• What to produce
Lines from the one containing "D105: diode 1N4001" through the end of the data below are to be transcribed exactly; leave out all others.

• Material for the task
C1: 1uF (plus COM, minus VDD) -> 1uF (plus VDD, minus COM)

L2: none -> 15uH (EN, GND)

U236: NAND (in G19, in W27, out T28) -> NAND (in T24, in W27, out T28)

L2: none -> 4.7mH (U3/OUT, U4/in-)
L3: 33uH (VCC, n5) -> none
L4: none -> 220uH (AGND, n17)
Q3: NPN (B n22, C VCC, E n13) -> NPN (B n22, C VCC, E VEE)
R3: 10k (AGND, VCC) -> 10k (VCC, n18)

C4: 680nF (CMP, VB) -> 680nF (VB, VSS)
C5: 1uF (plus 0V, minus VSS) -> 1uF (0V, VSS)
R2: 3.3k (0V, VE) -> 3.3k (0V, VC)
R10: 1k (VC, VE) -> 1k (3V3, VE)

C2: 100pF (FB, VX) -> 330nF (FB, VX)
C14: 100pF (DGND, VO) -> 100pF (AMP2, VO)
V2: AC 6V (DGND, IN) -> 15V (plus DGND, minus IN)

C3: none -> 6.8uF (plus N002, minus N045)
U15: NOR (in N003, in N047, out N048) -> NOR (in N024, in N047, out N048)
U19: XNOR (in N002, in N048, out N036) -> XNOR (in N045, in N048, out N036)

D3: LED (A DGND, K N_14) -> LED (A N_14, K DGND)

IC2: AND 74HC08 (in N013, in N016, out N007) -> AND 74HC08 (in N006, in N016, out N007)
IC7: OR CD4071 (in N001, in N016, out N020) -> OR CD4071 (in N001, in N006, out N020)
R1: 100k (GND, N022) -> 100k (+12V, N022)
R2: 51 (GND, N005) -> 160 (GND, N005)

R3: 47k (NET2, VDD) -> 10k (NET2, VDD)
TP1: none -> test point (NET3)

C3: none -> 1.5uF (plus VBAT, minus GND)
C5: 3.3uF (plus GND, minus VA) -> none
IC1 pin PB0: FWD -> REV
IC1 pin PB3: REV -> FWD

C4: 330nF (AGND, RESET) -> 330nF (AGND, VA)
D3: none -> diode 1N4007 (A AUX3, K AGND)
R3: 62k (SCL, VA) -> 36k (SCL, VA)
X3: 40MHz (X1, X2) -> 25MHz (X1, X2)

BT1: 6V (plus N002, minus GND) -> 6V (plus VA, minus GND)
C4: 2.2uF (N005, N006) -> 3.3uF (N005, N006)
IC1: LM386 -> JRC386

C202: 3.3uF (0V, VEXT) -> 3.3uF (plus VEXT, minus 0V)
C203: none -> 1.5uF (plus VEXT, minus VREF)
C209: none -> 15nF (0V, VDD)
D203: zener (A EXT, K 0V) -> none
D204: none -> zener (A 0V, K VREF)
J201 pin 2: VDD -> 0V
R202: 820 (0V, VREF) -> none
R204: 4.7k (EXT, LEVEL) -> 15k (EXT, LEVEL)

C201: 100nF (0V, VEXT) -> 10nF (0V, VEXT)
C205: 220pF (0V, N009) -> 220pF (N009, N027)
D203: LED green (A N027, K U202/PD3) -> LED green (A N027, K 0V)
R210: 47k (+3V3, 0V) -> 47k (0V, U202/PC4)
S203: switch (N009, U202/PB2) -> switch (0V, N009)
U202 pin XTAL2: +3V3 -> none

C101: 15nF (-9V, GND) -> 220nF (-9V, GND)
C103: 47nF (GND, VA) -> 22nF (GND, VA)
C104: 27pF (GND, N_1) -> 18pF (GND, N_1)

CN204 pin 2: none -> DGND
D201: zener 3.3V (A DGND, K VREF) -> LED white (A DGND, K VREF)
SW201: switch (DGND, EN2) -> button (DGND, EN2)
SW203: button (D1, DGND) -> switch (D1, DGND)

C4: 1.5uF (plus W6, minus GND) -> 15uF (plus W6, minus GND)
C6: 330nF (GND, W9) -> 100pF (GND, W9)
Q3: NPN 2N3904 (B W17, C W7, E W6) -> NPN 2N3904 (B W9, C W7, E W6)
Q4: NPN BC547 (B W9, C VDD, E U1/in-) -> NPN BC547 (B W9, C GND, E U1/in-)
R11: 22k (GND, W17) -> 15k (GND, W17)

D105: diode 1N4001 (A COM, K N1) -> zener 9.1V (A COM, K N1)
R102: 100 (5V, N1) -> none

• Answer space
D105: diode 1N4001 (A COM, K N1) -> zener 9.1V (A COM, K N1)
R102: 100 (5V, N1) -> none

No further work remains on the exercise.